### What the task requires
Every line of the records below that holds the word "bottom" belongs in the answer.

─── Data section

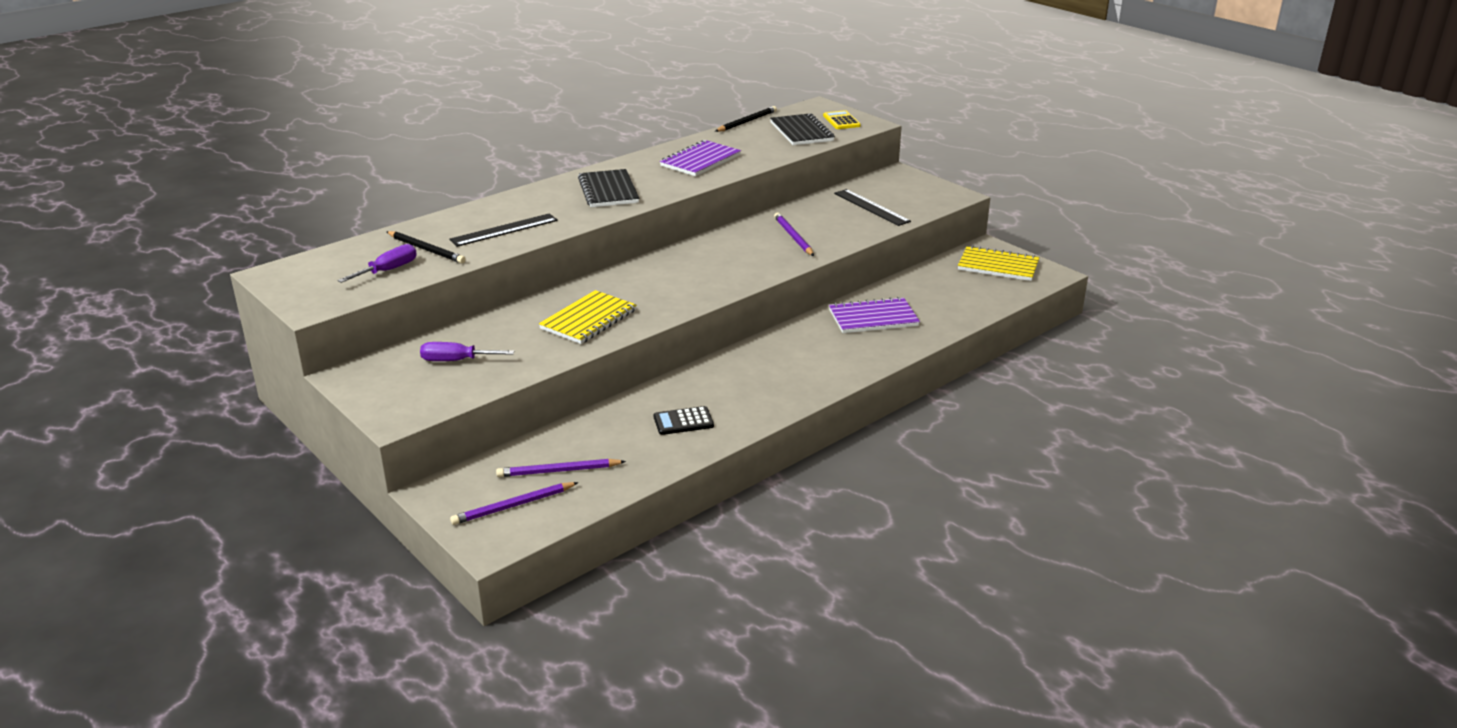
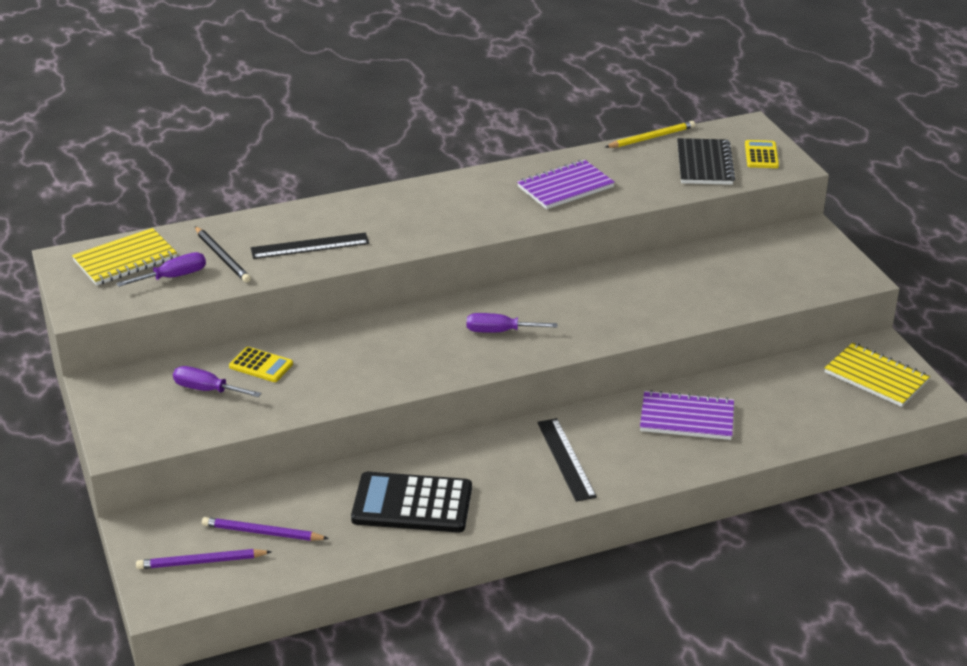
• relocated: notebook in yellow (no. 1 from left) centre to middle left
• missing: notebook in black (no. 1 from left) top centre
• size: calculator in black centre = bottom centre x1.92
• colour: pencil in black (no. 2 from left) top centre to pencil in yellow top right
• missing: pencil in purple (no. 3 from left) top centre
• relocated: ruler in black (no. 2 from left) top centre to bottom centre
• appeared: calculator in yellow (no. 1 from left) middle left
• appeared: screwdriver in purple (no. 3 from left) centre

──────

### Solution for this task
• size: calculator in black centre = bottom centre x1.92
• relocated: ruler in black (no. 2 from left) top centre to bottom centre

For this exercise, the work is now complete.